### Extracted records
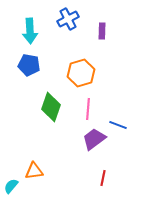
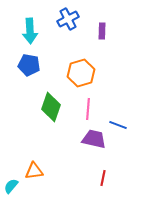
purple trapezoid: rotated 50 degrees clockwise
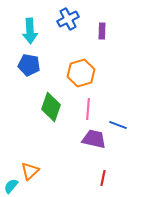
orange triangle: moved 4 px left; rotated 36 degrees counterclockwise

* * *

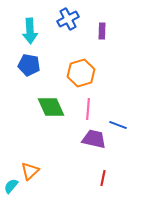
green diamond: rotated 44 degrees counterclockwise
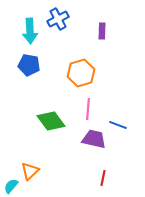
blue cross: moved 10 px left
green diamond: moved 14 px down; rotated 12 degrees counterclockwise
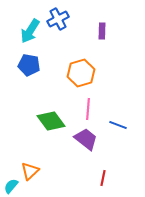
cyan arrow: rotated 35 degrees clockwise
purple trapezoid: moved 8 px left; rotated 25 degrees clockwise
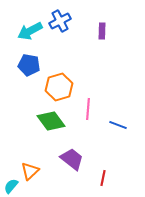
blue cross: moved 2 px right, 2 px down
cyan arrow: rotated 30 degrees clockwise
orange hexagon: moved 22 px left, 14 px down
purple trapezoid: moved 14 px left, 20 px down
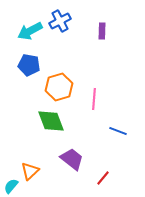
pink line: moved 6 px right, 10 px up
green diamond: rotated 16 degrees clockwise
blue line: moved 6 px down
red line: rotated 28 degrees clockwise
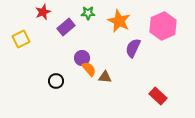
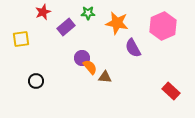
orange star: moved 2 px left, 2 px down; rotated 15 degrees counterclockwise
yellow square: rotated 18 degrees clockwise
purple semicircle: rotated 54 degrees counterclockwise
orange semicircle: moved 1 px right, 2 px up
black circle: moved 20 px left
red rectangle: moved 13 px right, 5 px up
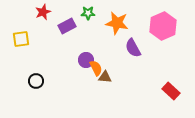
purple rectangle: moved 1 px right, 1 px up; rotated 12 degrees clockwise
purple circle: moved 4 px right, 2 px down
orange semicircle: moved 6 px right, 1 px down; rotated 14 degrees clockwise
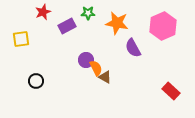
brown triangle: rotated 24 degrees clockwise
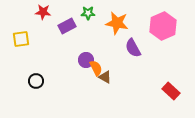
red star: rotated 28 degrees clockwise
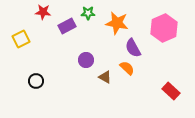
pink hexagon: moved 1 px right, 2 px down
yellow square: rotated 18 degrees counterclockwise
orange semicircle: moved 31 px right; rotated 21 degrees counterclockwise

### Work instructions
Write out the part of the entries that opens with the line containing "purple rectangle: moved" and closes with the line containing "orange semicircle: moved 31", including both of those lines. Leave the pictures out of your answer.

### Correct result
purple rectangle: moved 1 px right, 1 px up; rotated 12 degrees clockwise
purple circle: moved 4 px right, 2 px down
orange semicircle: moved 6 px right, 1 px down; rotated 14 degrees clockwise
brown triangle: rotated 24 degrees clockwise
red star: rotated 28 degrees clockwise
pink hexagon: moved 1 px right, 2 px down
yellow square: rotated 18 degrees counterclockwise
orange semicircle: moved 31 px right; rotated 21 degrees counterclockwise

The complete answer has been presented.